• _What you need to do_
In the records below, find the line holding "cyan circle: moved 6 px right" and the line holding "brown L-shape: rotated 64 degrees clockwise". Set down both, with every line between them, exactly.

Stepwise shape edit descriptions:
——————

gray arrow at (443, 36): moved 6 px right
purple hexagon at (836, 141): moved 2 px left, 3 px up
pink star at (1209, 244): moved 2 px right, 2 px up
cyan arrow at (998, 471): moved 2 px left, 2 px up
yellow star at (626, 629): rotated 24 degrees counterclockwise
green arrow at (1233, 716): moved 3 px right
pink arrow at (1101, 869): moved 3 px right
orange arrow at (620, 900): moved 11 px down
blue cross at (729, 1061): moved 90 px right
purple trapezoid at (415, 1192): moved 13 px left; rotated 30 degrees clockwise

——————

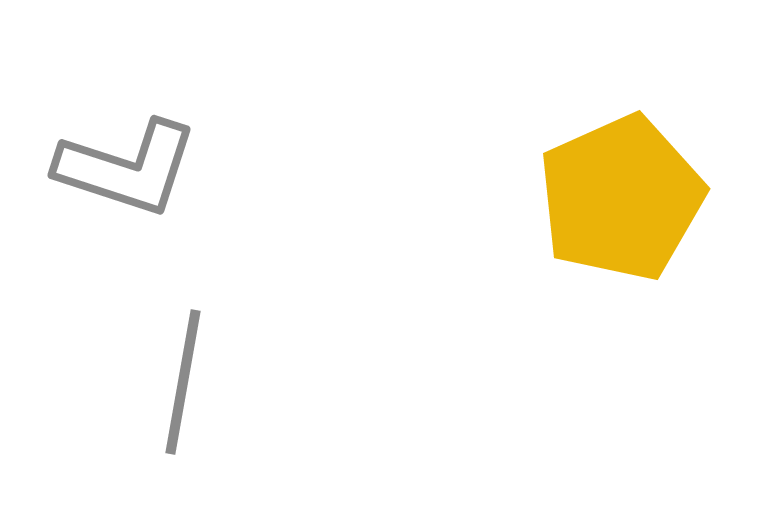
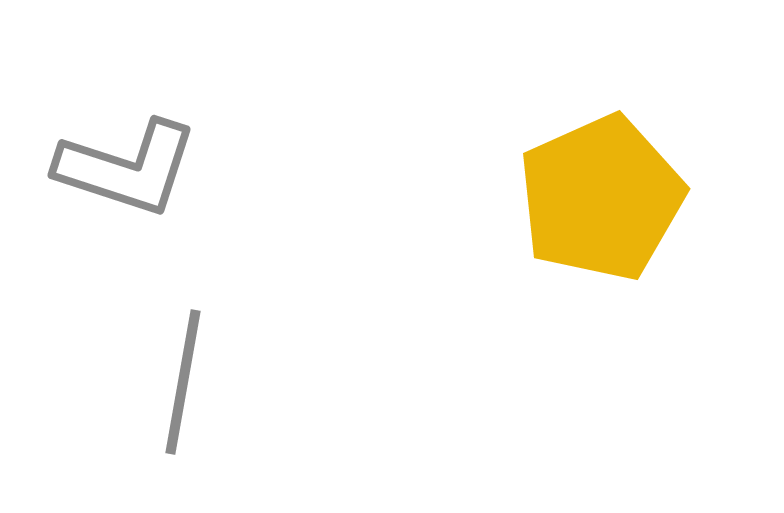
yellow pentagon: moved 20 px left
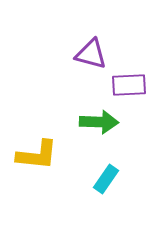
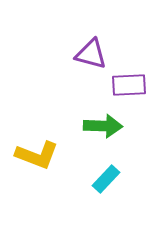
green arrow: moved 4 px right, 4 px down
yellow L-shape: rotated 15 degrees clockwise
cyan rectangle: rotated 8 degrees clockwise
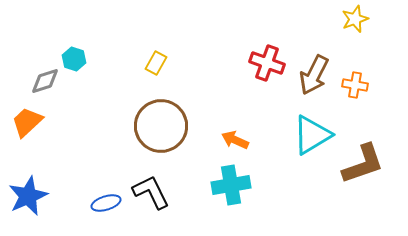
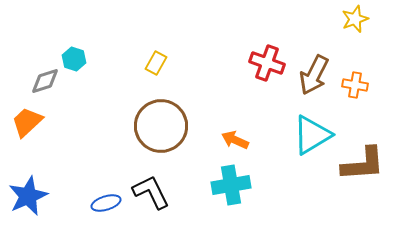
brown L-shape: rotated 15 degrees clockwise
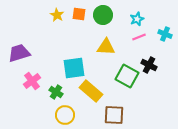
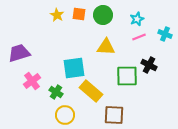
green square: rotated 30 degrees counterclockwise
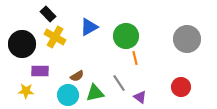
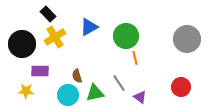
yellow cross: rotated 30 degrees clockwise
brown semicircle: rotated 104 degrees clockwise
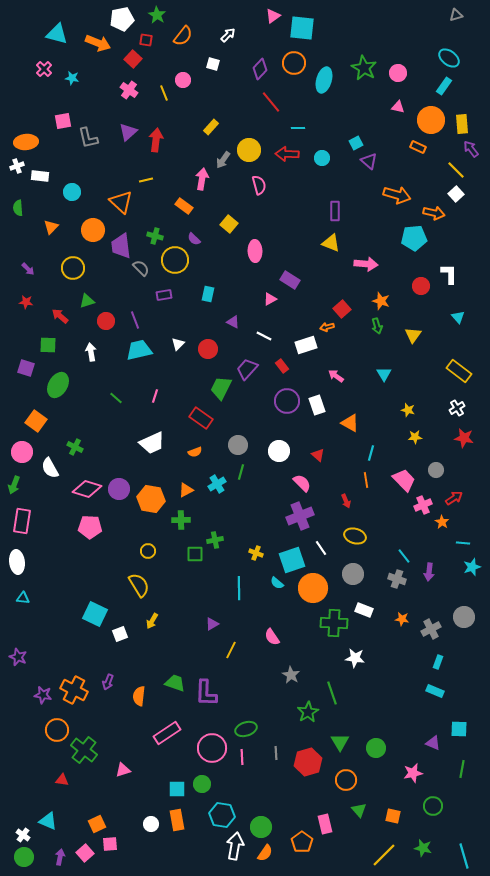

——————

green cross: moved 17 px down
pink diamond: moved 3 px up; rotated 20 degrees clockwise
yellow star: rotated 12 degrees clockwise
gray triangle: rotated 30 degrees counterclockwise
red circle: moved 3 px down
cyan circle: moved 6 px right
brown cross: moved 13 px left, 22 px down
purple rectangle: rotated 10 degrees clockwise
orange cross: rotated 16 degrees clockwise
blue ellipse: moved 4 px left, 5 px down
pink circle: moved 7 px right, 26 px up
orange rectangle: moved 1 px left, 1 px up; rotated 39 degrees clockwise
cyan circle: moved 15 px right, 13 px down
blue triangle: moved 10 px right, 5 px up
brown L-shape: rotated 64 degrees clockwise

——————

• _Answer to this exercise_
cyan circle: moved 6 px right
brown cross: moved 13 px left, 22 px down
purple rectangle: rotated 10 degrees clockwise
orange cross: rotated 16 degrees clockwise
blue ellipse: moved 4 px left, 5 px down
pink circle: moved 7 px right, 26 px up
orange rectangle: moved 1 px left, 1 px up; rotated 39 degrees clockwise
cyan circle: moved 15 px right, 13 px down
blue triangle: moved 10 px right, 5 px up
brown L-shape: rotated 64 degrees clockwise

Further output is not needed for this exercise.